** DATA SHOWN follows **
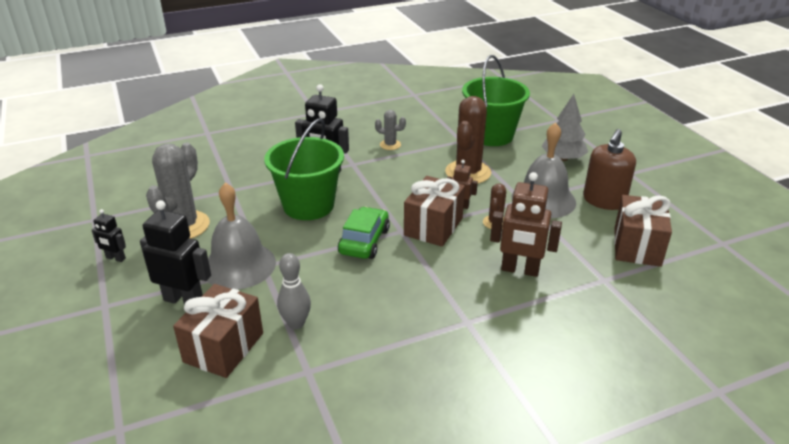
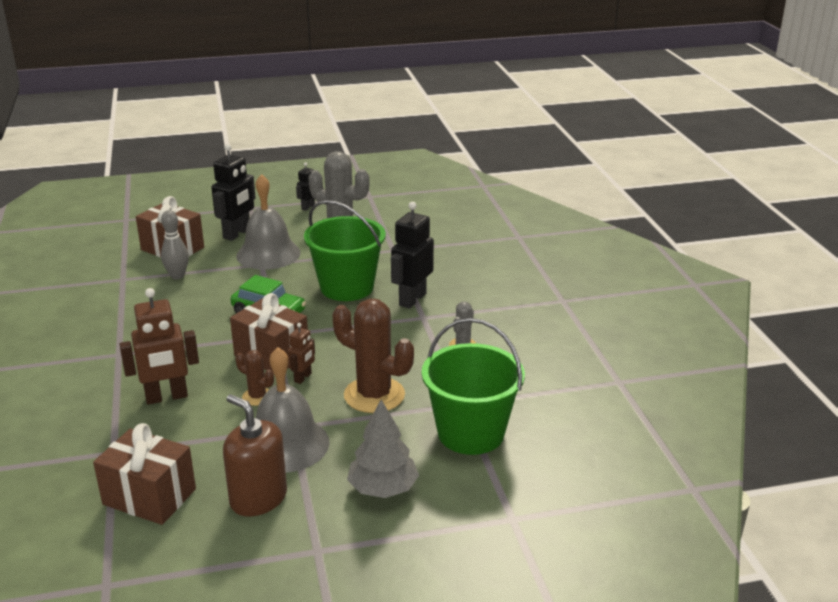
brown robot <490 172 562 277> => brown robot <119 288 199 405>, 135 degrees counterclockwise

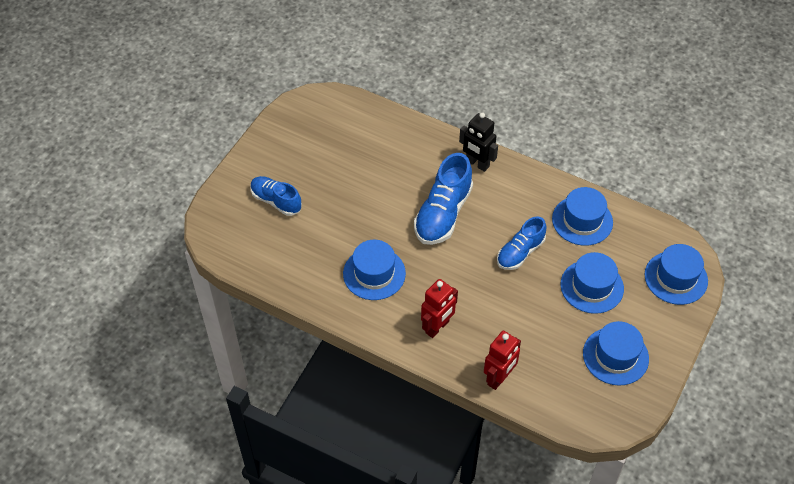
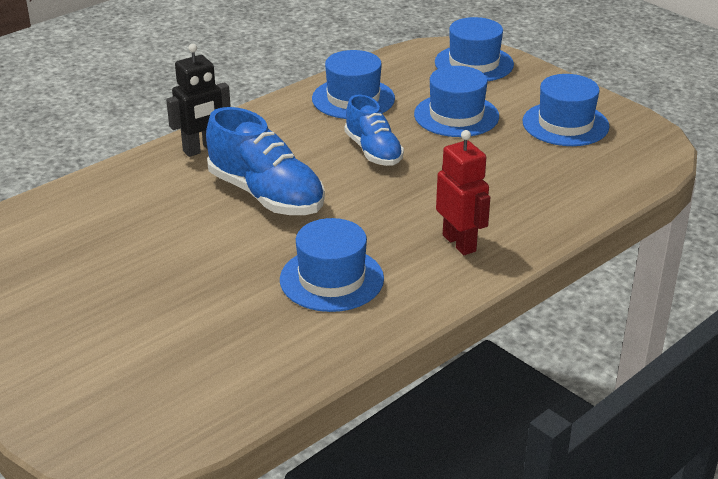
cobalt lace-up shoe <250 176 302 216> => nothing
scarlet robot <484 331 521 390> => nothing

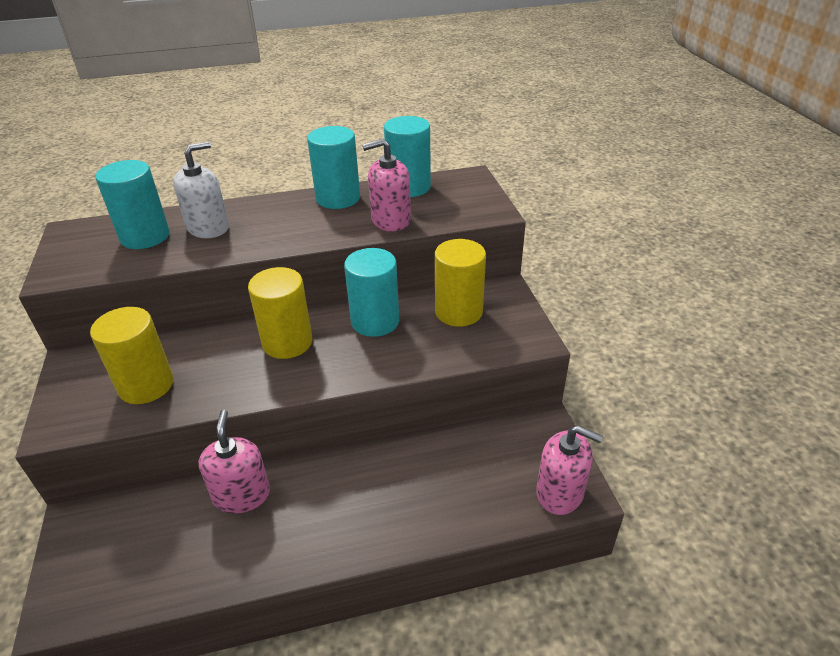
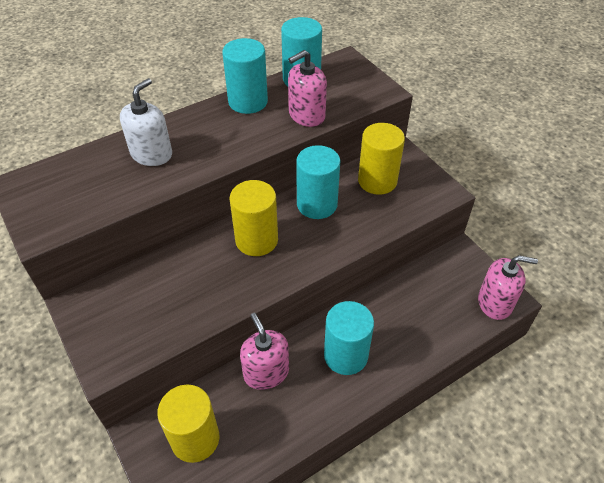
yellow cylinder shape <90 307 173 404> => yellow cylinder shape <157 385 219 463>, move
aqua cylinder shape <95 160 170 249> => aqua cylinder shape <324 301 374 375>, move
** End of DATA SHOWN **
* **EXERCISE BRIEF**:
The records are to be duplicated in full and exactly, with images left out.

* **TASK SOLUTION**:
brown robot <490 172 562 277> => brown robot <119 288 199 405>, 135 degrees counterclockwise

cobalt lace-up shoe <250 176 302 216> => nothing
scarlet robot <484 331 521 390> => nothing

yellow cylinder shape <90 307 173 404> => yellow cylinder shape <157 385 219 463>, move
aqua cylinder shape <95 160 170 249> => aqua cylinder shape <324 301 374 375>, move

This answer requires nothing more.